* [Requirement]: Leave out the pictures and repeat exactly the lines from the one containing "(330, 414) = (314, 315): orange" through the end of the records.

* [Records from a dataset]:
=== Section Start ===

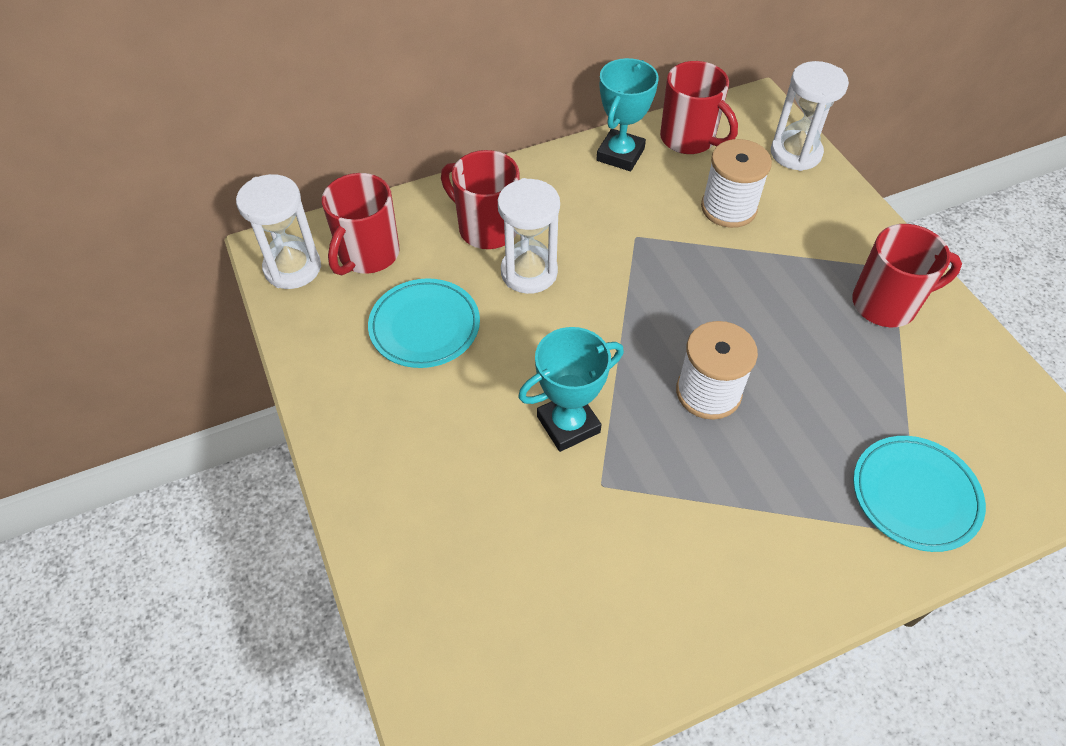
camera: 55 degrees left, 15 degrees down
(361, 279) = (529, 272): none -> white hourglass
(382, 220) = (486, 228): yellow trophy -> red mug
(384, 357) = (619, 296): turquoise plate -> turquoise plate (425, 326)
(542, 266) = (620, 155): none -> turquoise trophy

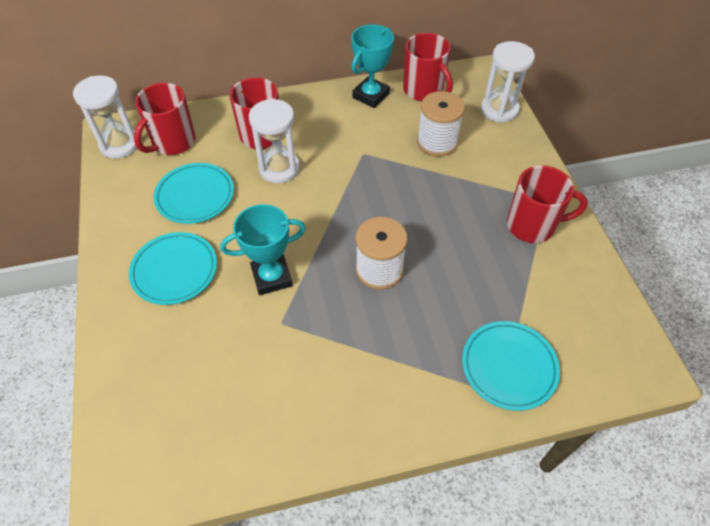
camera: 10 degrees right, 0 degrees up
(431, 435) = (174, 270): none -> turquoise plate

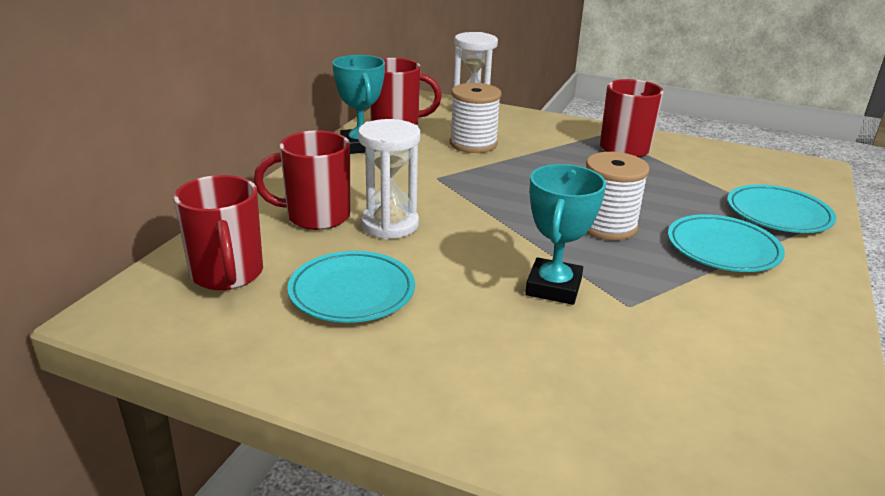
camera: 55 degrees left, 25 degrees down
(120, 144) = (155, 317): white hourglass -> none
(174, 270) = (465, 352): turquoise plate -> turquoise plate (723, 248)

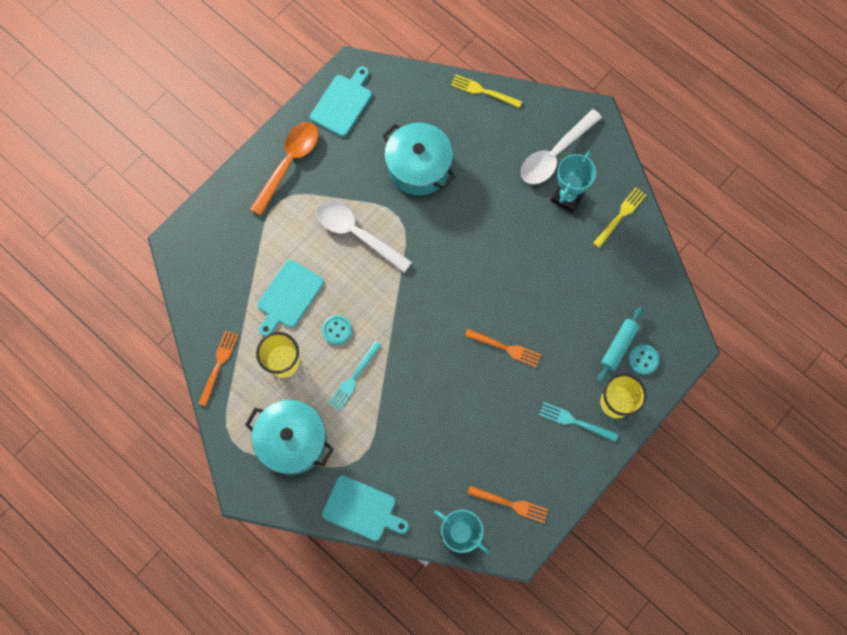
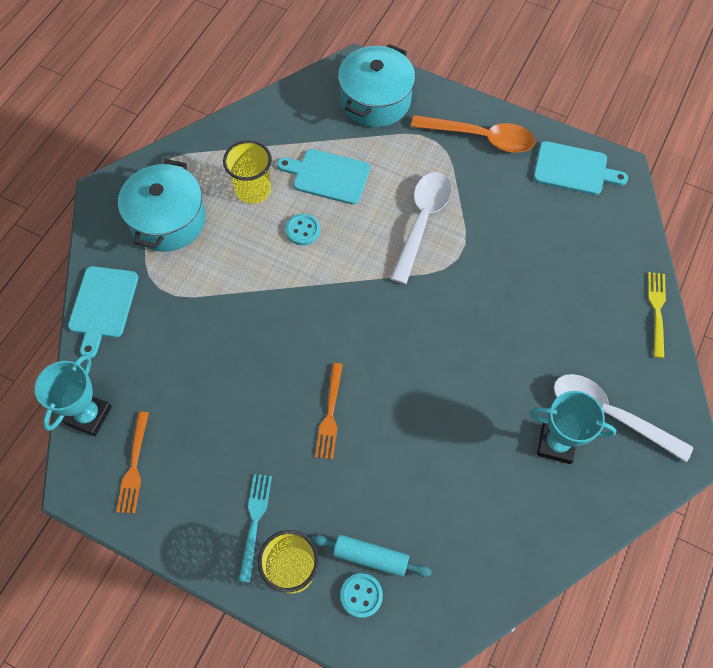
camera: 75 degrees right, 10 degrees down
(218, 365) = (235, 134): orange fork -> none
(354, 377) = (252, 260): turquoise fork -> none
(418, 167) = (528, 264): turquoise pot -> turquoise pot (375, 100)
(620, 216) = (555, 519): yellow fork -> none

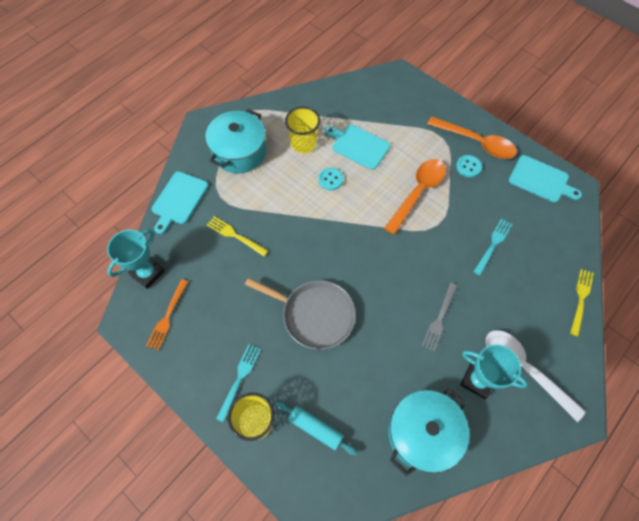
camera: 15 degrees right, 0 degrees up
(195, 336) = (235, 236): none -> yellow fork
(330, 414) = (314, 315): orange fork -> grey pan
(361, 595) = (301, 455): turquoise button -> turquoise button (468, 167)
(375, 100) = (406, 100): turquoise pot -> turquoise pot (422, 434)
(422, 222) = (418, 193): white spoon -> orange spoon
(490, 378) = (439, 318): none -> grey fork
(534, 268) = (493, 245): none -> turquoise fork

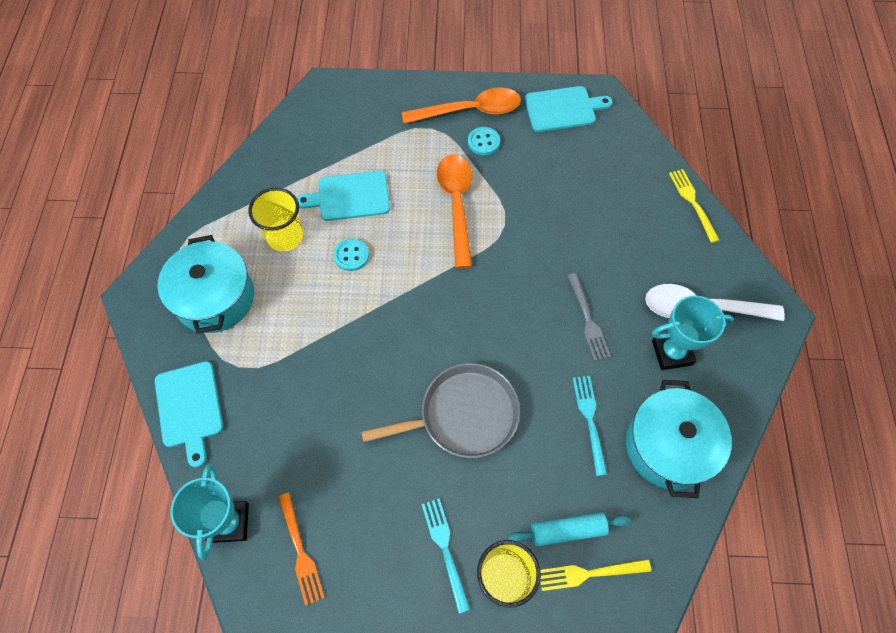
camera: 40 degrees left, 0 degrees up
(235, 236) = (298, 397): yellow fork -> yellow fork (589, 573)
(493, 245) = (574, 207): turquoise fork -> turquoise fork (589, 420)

=== Section End ===

* [Your solution]:
(330, 414) = (314, 315): orange fork -> grey pan
(361, 595) = (301, 455): turquoise button -> turquoise button (468, 167)
(375, 100) = (406, 100): turquoise pot -> turquoise pot (422, 434)
(422, 222) = (418, 193): white spoon -> orange spoon
(490, 378) = (439, 318): none -> grey fork
(534, 268) = (493, 245): none -> turquoise fork

camera: 40 degrees left, 0 degrees up
(235, 236) = (298, 397): yellow fork -> yellow fork (589, 573)
(493, 245) = (574, 207): turquoise fork -> turquoise fork (589, 420)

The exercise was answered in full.